* _Objective_
Write the lines of the records below as a JSON list of strings, one string per line and no blank lines. Include only the part that opens with the line containing "12 m inside the frame." and closes with the line containing "road 2 (track): [(152,465),(511,325)]".

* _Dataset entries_
--- Start ---

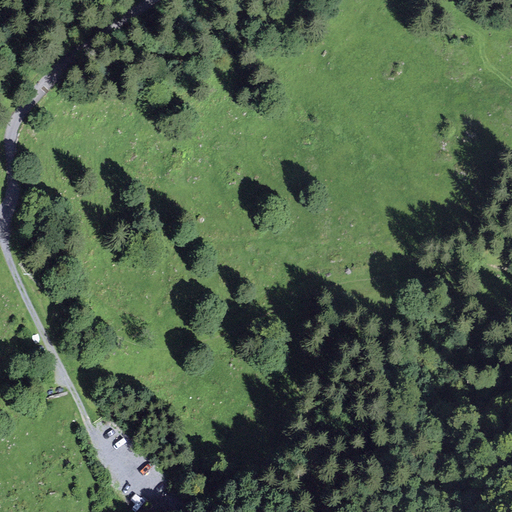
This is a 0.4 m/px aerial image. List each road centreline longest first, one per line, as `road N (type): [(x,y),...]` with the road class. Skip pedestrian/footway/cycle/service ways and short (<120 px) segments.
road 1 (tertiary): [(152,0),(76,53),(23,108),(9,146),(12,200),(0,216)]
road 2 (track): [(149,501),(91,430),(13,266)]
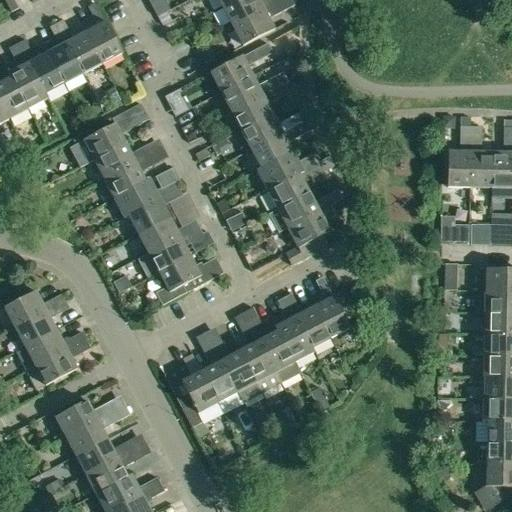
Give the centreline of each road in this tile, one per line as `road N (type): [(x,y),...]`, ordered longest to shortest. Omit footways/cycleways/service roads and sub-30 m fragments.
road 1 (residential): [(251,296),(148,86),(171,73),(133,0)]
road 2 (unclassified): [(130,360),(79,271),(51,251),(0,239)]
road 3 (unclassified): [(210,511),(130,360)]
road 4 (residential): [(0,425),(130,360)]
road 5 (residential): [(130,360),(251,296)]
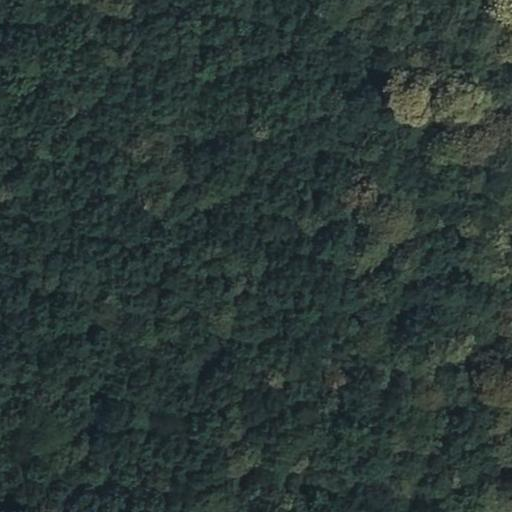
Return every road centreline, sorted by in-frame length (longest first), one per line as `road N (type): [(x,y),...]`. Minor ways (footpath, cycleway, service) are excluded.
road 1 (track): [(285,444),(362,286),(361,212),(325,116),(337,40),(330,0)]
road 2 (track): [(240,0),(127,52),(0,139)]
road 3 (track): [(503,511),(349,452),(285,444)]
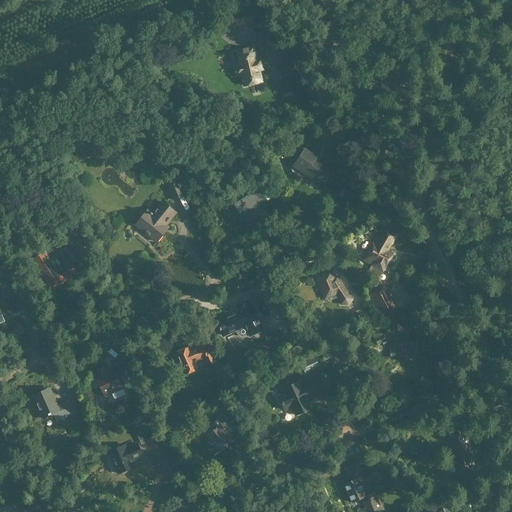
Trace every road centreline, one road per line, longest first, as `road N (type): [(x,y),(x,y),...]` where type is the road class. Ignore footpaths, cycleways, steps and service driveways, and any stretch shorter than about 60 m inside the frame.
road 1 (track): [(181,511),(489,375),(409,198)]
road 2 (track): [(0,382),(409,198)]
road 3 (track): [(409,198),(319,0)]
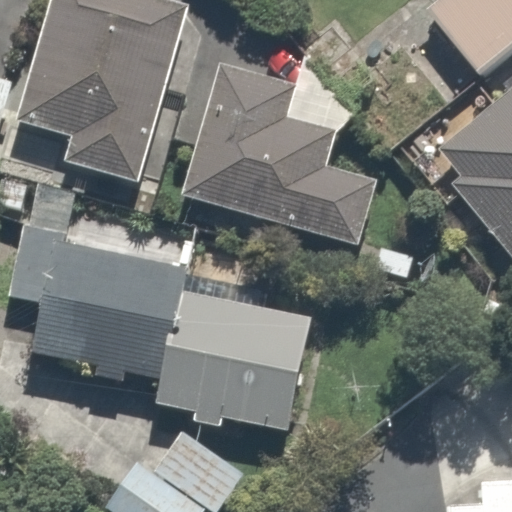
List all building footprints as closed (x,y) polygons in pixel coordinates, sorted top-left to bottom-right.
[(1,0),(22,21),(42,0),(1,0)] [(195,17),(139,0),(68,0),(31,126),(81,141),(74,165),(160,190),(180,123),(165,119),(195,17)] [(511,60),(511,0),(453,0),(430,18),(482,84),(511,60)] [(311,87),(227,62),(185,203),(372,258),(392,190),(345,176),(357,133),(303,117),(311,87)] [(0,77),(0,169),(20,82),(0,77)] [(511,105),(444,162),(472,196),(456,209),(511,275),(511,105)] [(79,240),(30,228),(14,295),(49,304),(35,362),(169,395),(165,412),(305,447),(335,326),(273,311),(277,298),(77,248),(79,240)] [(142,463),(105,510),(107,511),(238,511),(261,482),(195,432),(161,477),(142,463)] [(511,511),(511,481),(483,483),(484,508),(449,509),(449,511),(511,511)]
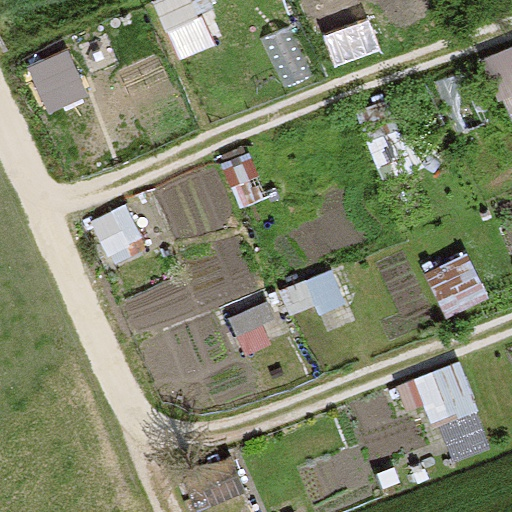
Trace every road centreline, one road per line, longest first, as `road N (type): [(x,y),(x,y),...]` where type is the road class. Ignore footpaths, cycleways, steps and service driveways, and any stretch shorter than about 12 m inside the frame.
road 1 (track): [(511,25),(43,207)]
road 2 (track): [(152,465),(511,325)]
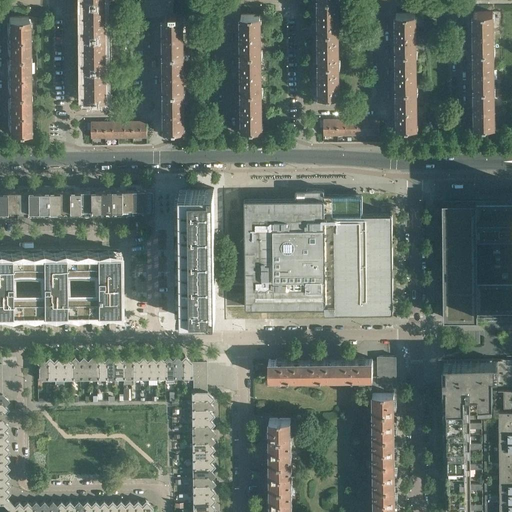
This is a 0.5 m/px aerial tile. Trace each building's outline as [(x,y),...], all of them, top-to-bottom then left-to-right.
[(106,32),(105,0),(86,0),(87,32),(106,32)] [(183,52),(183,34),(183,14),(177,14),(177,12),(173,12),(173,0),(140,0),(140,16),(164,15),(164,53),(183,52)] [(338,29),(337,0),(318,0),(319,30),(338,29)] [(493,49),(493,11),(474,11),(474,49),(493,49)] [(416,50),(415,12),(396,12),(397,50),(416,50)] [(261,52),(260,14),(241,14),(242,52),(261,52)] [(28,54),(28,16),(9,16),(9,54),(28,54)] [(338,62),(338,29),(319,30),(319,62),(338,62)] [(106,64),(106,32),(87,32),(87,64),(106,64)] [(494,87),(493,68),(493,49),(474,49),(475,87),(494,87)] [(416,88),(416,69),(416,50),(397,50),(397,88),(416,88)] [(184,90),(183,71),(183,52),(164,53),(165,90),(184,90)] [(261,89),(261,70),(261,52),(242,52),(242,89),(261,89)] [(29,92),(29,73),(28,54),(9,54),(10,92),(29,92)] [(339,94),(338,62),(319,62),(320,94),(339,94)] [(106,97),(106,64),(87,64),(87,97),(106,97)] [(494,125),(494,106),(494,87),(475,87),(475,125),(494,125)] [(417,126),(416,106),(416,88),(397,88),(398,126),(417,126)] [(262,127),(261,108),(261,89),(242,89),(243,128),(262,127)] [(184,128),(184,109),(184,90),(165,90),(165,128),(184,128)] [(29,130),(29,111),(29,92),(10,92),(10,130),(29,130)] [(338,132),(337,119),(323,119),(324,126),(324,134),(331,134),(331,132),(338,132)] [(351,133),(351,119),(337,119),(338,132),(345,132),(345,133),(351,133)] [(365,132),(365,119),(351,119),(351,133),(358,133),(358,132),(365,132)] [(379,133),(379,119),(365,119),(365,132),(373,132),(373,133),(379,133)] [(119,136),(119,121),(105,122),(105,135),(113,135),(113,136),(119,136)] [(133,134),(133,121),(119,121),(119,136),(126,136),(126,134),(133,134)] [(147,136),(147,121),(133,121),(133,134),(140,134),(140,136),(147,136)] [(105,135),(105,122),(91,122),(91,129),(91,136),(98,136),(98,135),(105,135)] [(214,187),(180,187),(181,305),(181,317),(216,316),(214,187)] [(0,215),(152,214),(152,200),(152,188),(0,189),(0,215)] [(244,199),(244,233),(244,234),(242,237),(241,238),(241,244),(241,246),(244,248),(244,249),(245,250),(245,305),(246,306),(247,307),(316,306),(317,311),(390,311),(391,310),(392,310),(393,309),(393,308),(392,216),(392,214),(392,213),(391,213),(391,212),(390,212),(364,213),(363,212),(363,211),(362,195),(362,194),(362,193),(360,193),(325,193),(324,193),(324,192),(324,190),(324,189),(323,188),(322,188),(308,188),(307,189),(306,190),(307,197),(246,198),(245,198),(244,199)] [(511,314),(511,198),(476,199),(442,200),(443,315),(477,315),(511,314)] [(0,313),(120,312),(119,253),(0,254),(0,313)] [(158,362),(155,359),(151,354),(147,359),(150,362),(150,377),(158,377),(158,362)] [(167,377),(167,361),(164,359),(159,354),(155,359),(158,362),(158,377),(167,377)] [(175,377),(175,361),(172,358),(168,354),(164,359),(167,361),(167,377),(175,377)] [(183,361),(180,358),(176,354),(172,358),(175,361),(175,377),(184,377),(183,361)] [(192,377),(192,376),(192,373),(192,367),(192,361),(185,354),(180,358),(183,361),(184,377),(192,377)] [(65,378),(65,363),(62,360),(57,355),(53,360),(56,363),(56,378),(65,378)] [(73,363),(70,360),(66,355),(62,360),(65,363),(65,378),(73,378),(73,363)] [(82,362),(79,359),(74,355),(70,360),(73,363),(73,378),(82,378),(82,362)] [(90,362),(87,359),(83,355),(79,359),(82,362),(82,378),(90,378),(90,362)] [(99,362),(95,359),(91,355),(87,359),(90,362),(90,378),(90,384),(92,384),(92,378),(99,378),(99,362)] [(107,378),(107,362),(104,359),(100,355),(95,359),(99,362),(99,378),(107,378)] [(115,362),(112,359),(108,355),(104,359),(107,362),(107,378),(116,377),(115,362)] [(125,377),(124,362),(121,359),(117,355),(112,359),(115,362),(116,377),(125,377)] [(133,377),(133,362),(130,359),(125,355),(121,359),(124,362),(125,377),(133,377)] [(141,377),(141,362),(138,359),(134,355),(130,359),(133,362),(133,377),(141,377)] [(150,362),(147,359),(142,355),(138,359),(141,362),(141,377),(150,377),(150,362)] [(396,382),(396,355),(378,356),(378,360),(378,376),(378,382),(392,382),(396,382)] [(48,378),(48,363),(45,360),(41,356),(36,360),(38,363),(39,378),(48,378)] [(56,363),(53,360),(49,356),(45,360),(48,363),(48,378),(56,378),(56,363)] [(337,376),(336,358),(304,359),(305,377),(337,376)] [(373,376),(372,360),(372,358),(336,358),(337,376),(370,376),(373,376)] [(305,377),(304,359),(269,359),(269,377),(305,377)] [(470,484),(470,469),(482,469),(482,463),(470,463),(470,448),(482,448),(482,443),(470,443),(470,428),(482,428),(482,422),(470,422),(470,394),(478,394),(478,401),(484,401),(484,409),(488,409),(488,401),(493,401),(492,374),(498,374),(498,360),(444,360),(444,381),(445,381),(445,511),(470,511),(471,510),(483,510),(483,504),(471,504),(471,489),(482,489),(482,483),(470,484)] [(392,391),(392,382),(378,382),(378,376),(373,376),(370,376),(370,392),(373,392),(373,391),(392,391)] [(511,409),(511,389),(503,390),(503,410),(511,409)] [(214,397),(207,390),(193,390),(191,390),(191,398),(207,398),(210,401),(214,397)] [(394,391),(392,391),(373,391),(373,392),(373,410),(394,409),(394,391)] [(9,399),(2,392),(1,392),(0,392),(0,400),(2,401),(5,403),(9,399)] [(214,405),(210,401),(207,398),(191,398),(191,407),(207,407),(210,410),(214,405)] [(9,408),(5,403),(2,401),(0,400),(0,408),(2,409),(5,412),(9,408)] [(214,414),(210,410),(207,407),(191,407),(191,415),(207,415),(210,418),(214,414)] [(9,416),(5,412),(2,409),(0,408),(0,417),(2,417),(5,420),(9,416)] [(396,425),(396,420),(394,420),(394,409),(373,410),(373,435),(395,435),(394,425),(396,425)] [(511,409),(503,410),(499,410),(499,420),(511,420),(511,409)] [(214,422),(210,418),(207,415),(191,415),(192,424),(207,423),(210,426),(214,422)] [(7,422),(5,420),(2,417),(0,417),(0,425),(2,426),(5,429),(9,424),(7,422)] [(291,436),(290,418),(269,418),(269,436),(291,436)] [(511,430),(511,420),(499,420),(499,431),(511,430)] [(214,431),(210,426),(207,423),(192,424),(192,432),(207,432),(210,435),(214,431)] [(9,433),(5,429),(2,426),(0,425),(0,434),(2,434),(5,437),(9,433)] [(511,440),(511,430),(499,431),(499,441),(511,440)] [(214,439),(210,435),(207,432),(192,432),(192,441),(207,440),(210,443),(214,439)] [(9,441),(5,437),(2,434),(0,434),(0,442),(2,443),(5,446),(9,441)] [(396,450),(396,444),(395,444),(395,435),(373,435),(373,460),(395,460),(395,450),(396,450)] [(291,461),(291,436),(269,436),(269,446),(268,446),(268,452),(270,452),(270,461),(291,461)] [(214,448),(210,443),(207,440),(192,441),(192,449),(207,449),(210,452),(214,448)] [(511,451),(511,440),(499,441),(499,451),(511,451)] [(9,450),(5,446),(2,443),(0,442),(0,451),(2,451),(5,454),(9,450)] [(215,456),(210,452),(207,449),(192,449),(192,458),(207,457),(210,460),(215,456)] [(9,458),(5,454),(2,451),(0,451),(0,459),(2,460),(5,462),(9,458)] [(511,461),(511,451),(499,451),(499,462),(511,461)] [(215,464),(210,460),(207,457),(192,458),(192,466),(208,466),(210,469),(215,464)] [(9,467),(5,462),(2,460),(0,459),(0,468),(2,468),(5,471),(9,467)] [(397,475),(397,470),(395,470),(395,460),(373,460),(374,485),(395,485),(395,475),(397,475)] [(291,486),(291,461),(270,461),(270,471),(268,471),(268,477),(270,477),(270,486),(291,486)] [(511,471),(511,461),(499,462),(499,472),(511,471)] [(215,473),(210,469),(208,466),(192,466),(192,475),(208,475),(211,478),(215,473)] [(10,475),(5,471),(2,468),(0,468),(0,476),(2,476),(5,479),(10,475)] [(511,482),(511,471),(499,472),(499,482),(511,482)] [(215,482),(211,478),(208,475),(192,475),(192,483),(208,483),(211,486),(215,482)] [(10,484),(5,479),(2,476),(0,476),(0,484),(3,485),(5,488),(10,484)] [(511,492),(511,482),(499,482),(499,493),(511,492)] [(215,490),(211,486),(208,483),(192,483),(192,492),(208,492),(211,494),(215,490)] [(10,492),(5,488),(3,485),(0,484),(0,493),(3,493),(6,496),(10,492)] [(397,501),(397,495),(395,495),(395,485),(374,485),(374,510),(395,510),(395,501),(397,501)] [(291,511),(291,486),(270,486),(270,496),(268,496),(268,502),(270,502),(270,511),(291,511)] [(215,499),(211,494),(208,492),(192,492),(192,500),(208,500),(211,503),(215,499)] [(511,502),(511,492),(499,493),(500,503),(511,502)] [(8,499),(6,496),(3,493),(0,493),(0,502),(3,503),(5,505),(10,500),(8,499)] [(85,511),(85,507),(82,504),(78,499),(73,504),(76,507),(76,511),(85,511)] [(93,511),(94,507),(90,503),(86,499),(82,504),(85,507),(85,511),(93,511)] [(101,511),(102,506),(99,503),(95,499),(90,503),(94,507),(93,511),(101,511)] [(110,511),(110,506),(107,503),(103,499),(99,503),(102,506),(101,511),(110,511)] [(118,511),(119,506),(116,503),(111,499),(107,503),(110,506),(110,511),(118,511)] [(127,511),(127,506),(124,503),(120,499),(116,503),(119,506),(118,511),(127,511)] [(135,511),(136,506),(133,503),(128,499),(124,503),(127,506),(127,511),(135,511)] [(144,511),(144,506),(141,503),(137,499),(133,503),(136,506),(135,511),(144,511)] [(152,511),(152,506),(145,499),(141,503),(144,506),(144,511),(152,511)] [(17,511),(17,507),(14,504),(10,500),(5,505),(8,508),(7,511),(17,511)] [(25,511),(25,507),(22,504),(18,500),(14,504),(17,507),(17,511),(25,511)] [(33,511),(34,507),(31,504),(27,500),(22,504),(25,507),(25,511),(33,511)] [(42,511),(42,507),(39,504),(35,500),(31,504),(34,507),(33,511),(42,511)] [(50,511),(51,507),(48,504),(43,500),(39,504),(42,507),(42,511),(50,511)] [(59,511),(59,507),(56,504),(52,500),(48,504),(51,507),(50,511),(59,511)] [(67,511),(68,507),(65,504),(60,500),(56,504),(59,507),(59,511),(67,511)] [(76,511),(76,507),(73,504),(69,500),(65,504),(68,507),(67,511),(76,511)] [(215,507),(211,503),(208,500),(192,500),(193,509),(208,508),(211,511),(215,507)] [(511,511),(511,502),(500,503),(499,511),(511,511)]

--- End ---

* _Written solution_
[
  "Trace every road centreline, one road per line, longest first, as `road N (type): [(x,y),(x,y),...]` where type is the road class. Ignore footpaths, cycleways, steps and service driveways, and any stretch shorter than about 12 m inside the frame.",
  "road 1 (track): [(511,25),(43,207)]",
  "road 2 (track): [(152,465),(511,325)]"
]